(Stored records)
########

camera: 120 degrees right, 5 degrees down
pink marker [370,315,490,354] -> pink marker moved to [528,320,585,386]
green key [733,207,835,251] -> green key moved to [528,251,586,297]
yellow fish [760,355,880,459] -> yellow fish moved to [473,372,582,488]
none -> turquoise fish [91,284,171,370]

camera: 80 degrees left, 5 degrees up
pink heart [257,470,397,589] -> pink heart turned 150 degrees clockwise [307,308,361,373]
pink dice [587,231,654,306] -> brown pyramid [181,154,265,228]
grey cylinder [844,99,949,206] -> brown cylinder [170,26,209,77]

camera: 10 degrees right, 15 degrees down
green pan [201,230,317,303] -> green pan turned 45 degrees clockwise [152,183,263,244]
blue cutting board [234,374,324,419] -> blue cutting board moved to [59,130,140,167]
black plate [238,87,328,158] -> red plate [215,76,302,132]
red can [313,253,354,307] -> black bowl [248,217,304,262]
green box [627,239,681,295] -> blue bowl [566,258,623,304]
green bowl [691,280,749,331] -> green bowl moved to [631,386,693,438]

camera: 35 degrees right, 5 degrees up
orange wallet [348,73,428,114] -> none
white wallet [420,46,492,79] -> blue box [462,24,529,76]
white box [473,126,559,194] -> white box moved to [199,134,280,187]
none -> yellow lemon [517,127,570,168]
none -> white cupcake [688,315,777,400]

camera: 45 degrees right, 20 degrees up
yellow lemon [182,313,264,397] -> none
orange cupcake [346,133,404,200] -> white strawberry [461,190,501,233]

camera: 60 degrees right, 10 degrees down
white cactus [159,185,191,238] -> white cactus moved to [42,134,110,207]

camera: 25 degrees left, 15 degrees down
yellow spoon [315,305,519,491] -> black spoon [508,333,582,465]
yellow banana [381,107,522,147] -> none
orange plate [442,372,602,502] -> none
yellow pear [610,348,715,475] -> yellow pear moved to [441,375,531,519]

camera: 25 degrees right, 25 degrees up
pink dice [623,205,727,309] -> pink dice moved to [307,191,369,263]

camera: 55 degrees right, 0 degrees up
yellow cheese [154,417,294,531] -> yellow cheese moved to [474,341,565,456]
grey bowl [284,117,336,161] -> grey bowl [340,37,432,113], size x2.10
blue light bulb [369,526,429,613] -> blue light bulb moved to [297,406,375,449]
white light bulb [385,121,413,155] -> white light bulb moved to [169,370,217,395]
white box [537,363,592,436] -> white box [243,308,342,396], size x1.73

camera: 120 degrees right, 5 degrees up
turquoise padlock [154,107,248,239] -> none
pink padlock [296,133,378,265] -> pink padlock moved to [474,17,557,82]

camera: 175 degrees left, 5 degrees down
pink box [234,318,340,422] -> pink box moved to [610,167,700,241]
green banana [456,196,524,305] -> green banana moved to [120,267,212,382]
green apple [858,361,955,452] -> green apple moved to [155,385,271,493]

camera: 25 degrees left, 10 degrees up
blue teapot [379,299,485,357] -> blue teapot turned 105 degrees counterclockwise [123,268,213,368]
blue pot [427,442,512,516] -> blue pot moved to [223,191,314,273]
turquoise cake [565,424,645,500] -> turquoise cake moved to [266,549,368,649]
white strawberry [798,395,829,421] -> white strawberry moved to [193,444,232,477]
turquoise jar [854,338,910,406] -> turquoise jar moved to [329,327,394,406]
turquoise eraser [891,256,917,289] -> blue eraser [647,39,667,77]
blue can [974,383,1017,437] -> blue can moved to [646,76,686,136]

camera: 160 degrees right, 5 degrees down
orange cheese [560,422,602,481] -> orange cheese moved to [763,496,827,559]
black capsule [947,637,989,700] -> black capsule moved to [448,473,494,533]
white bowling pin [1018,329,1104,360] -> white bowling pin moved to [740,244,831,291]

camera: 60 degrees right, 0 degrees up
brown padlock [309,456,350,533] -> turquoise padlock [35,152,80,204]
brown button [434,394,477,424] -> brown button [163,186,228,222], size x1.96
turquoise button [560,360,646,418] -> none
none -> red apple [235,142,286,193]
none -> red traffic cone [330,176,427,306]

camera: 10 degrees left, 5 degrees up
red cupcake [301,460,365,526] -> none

########

Exactly as written, reproduce the lines of the data above from the first line through the line where "white wallet [420,46,492,79]" appears.

= RESULT =
camera: 120 degrees right, 5 degrees down
pink marker [370,315,490,354] -> pink marker moved to [528,320,585,386]
green key [733,207,835,251] -> green key moved to [528,251,586,297]
yellow fish [760,355,880,459] -> yellow fish moved to [473,372,582,488]
none -> turquoise fish [91,284,171,370]

camera: 80 degrees left, 5 degrees up
pink heart [257,470,397,589] -> pink heart turned 150 degrees clockwise [307,308,361,373]
pink dice [587,231,654,306] -> brown pyramid [181,154,265,228]
grey cylinder [844,99,949,206] -> brown cylinder [170,26,209,77]

camera: 10 degrees right, 15 degrees down
green pan [201,230,317,303] -> green pan turned 45 degrees clockwise [152,183,263,244]
blue cutting board [234,374,324,419] -> blue cutting board moved to [59,130,140,167]
black plate [238,87,328,158] -> red plate [215,76,302,132]
red can [313,253,354,307] -> black bowl [248,217,304,262]
green box [627,239,681,295] -> blue bowl [566,258,623,304]
green bowl [691,280,749,331] -> green bowl moved to [631,386,693,438]

camera: 35 degrees right, 5 degrees up
orange wallet [348,73,428,114] -> none
white wallet [420,46,492,79] -> blue box [462,24,529,76]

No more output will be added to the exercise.